TASK OBJECTIVE — Keep to the lines from the one with "camera: 35 degrees left, 5 degrees down" through the end of the data, and write them out exactly.

Items from a dataset —
· · ·

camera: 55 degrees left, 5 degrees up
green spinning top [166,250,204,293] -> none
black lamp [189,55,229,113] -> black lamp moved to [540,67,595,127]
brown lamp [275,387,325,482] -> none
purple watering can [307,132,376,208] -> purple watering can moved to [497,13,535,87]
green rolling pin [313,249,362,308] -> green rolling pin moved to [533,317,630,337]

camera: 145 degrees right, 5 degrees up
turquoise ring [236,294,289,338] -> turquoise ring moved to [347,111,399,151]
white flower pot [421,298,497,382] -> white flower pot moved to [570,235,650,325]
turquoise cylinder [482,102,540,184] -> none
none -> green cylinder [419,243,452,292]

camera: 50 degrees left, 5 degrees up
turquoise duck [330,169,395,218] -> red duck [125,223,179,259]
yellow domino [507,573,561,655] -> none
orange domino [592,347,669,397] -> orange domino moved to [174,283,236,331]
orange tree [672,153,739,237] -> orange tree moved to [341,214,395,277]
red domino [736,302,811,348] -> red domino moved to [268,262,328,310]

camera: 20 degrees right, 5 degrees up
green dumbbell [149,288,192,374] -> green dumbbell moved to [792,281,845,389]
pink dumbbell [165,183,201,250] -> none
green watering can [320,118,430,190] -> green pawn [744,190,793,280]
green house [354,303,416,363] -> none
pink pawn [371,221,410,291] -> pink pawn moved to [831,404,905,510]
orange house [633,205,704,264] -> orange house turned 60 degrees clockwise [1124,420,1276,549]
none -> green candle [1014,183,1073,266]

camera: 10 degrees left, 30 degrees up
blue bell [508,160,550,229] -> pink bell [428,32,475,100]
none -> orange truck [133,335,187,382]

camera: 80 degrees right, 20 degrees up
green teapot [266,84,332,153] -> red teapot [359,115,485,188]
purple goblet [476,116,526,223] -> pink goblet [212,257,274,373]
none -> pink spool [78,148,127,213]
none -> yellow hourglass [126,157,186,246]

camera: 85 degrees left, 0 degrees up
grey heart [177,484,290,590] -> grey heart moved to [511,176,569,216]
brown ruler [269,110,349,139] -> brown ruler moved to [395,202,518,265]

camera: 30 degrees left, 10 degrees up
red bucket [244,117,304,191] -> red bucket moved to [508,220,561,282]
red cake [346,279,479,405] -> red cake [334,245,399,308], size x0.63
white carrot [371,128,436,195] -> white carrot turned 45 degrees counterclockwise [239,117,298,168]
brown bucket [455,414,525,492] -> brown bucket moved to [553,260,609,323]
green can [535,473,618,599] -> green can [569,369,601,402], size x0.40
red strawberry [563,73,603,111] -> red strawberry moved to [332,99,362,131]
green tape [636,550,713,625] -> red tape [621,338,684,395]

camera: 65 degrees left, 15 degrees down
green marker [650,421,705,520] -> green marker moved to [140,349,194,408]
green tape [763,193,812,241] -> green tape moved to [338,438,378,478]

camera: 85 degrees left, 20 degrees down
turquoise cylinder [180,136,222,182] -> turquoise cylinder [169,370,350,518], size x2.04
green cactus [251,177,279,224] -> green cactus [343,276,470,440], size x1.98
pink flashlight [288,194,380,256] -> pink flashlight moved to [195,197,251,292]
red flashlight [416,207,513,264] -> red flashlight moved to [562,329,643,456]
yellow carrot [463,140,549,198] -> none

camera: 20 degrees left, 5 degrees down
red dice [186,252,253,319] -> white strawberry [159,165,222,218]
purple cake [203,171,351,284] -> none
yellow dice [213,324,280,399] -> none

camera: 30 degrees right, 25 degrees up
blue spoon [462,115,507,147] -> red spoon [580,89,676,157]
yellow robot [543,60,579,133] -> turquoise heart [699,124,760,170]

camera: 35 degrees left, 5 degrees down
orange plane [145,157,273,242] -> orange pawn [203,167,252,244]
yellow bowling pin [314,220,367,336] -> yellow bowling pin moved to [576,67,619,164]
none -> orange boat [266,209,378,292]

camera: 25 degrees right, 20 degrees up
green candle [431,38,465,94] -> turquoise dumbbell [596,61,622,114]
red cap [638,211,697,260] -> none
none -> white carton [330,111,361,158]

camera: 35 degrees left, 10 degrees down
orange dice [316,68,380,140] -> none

· · ·

REPLY TO THE EXERCISE —
camera: 35 degrees left, 5 degrees down
orange plane [145,157,273,242] -> orange pawn [203,167,252,244]
yellow bowling pin [314,220,367,336] -> yellow bowling pin moved to [576,67,619,164]
none -> orange boat [266,209,378,292]

camera: 25 degrees right, 20 degrees up
green candle [431,38,465,94] -> turquoise dumbbell [596,61,622,114]
red cap [638,211,697,260] -> none
none -> white carton [330,111,361,158]

camera: 35 degrees left, 10 degrees down
orange dice [316,68,380,140] -> none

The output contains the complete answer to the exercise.